# What to produce:
Which lines of the entries contain the string "VBUS"? Please find them and copy them.
═════ Working data
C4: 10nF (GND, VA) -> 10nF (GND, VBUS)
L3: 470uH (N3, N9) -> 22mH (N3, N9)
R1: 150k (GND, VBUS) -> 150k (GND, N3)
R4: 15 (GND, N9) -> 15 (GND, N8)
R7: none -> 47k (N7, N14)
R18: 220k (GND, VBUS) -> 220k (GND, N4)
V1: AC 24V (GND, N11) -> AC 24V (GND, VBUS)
══════════
# Task result:
C4: 10nF (GND, VA) -> 10nF (GND, VBUS)
R1: 150k (GND, VBUS) -> 150k (GND, N3)
R18: 220k (GND, VBUS) -> 220k (GND, N4)
V1: AC 24V (GND, N11) -> AC 24V (GND, VBUS)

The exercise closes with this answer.